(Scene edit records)

········

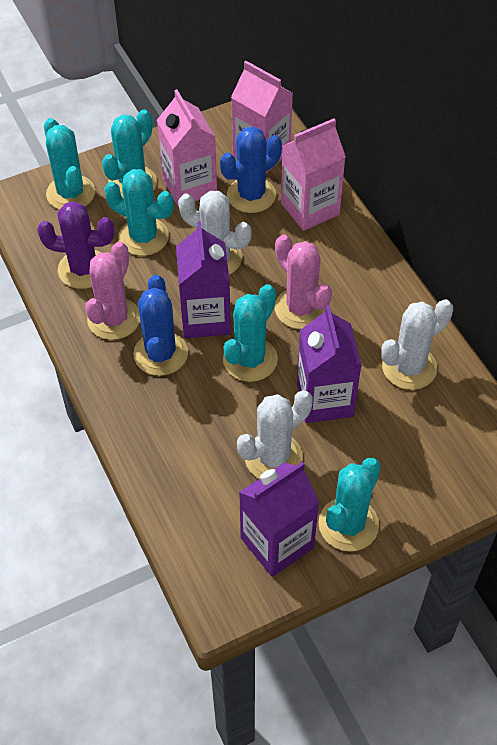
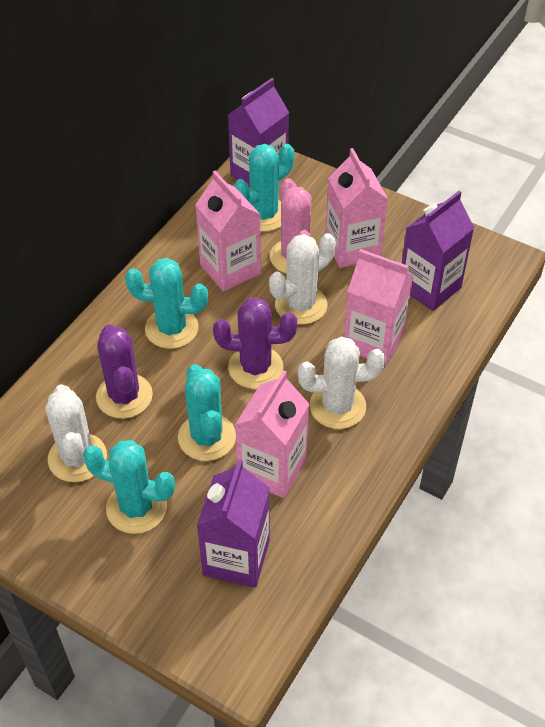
blue cactus: 2 -> 0
pink cactus: 2 -> 1
pink carton: 3 -> 4
purple cactus: 1 -> 2
turquoise cactus: 5 -> 4

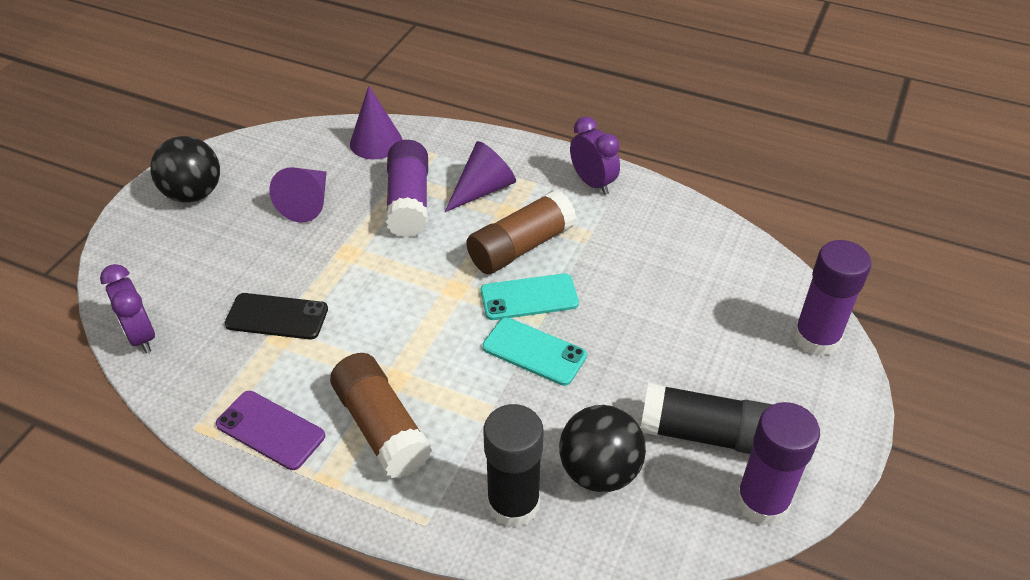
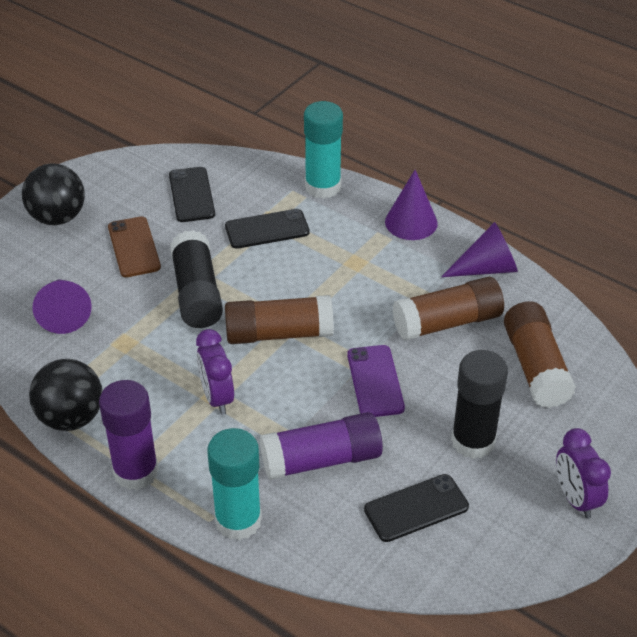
black phone: 1 -> 3
brown glue stick: 2 -> 3
brown phone: 0 -> 1
purple glue stick: 3 -> 2
turquoise glue stick: 0 -> 2
turquoise phone: 2 -> 0

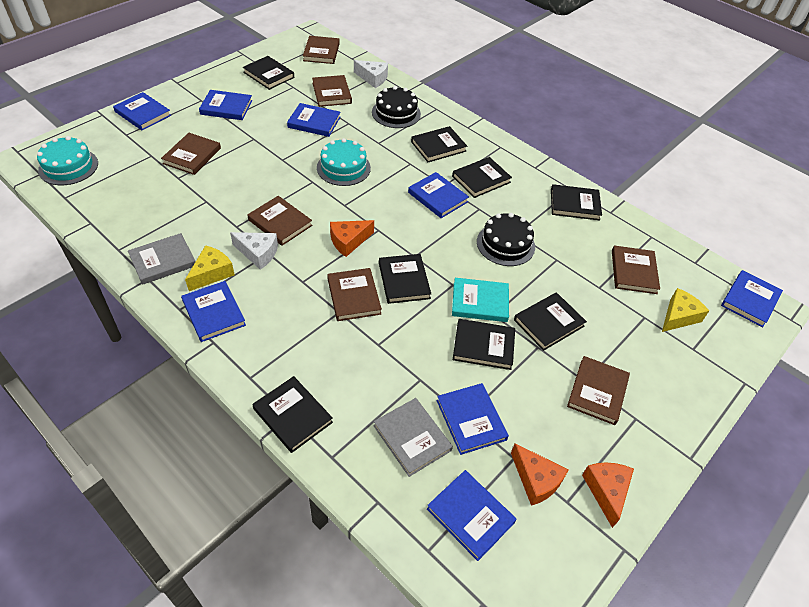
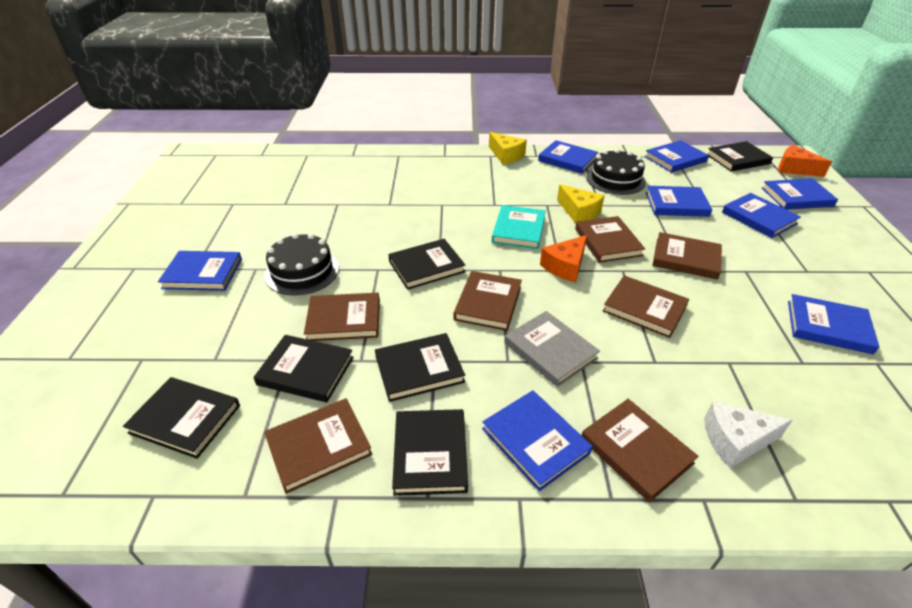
black book: 8 -> 6
grey book: 2 -> 1
orange cheese: 3 -> 2
turquoise cake: 2 -> 0
white cheese: 2 -> 1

········

_Work instructions:_
Go through the records and pull out each line that includes the word "phone".

_Exercise output:_
black phone: 1 -> 3
brown phone: 0 -> 1
turquoise phone: 2 -> 0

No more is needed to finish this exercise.